>>>
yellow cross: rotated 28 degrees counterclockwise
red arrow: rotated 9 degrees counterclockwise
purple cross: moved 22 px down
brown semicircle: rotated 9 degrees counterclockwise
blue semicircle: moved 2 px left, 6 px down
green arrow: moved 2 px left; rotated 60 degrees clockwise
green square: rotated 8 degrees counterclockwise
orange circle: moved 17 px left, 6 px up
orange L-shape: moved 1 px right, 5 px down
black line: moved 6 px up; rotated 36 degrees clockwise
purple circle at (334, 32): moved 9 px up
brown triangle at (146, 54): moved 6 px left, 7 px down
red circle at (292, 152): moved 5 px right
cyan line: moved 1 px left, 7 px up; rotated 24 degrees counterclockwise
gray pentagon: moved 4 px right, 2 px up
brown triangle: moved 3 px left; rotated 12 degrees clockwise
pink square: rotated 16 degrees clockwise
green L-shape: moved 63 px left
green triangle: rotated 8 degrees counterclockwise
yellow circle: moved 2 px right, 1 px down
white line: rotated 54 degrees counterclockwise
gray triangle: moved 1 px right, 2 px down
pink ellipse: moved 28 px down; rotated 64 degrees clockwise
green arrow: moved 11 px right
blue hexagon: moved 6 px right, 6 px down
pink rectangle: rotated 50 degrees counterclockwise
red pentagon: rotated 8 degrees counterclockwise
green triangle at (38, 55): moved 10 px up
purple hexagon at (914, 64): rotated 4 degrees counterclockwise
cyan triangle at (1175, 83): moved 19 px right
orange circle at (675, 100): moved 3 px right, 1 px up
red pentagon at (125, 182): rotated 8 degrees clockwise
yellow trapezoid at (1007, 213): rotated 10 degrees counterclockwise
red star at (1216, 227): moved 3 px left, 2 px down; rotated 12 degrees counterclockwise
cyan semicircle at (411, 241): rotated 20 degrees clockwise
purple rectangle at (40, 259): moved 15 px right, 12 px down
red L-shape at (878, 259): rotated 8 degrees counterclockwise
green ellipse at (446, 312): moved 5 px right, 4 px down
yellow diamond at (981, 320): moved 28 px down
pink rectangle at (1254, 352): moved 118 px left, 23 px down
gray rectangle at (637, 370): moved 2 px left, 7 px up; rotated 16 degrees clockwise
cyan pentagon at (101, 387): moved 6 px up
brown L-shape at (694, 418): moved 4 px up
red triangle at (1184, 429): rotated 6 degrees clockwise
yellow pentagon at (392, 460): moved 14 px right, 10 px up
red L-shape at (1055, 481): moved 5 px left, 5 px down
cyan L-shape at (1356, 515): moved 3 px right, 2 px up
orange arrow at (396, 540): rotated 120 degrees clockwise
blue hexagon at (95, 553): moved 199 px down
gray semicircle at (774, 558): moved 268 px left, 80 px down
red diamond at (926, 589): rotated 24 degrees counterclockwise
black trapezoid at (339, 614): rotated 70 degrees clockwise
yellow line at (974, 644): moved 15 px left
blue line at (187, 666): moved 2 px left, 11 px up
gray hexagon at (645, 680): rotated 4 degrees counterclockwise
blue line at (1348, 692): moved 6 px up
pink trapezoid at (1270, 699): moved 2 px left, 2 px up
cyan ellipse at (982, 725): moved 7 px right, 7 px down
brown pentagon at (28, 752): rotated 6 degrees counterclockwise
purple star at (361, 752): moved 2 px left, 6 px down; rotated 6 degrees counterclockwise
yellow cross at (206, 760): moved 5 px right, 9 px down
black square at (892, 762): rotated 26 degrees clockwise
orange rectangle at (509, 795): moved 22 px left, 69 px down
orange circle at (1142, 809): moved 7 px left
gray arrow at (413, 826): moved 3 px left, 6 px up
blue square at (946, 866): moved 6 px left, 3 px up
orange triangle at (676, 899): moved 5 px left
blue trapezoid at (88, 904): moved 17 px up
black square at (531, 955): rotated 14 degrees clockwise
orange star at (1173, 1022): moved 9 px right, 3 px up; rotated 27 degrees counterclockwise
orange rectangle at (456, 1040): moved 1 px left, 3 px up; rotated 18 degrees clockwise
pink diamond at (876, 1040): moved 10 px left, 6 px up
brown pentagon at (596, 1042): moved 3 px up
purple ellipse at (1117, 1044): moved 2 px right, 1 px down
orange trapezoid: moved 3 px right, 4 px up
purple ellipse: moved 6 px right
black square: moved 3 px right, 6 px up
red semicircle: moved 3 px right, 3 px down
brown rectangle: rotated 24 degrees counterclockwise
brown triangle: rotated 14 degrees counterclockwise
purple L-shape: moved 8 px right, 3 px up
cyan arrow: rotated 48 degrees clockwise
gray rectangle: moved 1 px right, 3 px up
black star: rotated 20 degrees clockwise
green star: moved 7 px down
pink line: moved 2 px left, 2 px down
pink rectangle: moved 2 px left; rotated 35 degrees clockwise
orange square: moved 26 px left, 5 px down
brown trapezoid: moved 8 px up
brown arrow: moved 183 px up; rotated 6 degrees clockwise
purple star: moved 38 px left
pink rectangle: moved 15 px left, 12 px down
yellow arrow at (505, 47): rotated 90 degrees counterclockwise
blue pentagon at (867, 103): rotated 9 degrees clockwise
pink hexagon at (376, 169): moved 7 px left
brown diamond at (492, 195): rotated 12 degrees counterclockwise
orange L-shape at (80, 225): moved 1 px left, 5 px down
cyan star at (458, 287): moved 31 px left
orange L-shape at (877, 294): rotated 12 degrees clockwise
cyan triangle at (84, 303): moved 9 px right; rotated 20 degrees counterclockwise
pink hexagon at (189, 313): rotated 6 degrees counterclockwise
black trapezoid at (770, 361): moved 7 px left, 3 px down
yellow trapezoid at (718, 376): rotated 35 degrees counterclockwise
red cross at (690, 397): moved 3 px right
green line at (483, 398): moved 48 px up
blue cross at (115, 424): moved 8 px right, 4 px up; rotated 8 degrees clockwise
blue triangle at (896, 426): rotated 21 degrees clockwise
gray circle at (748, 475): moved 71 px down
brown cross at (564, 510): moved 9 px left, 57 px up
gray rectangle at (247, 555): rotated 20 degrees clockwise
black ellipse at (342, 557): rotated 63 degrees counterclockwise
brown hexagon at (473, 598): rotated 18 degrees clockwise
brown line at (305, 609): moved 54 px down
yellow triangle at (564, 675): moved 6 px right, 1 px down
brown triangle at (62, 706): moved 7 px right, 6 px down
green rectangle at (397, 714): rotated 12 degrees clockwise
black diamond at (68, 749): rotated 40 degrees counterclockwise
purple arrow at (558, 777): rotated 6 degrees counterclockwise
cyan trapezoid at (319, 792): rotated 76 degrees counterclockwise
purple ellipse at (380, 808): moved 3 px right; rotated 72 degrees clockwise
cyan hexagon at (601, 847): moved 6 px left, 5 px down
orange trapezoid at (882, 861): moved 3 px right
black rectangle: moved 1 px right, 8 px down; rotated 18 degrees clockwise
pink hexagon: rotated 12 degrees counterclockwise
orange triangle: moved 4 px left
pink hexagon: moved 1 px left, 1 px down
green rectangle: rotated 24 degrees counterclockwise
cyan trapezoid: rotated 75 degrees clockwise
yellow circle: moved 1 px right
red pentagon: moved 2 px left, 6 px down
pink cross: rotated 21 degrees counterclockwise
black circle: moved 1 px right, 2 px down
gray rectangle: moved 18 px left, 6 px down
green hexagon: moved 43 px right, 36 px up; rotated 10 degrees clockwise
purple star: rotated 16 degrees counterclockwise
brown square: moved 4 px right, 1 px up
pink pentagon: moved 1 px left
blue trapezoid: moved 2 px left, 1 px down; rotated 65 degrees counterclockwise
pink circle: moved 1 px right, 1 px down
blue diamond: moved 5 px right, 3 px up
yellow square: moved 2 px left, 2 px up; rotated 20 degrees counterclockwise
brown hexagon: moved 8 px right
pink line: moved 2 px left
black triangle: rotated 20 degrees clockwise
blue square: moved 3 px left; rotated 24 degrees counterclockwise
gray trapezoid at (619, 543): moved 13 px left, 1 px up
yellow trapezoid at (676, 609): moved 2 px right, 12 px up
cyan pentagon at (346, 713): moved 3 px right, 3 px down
<<<
Look above for the line holding "purple ellipse: moved 6 px right". Print it and every line after it, exactly, through the line holding "brown arrow: moved".

» **WORKED SOLUTION**
purple ellipse: moved 6 px right
black square: moved 3 px right, 6 px up
red semicircle: moved 3 px right, 3 px down
brown rectangle: rotated 24 degrees counterclockwise
brown triangle: rotated 14 degrees counterclockwise
purple L-shape: moved 8 px right, 3 px up
cyan arrow: rotated 48 degrees clockwise
gray rectangle: moved 1 px right, 3 px up
black star: rotated 20 degrees clockwise
green star: moved 7 px down
pink line: moved 2 px left, 2 px down
pink rectangle: moved 2 px left; rotated 35 degrees clockwise
orange square: moved 26 px left, 5 px down
brown trapezoid: moved 8 px up
brown arrow: moved 183 px up; rotated 6 degrees clockwise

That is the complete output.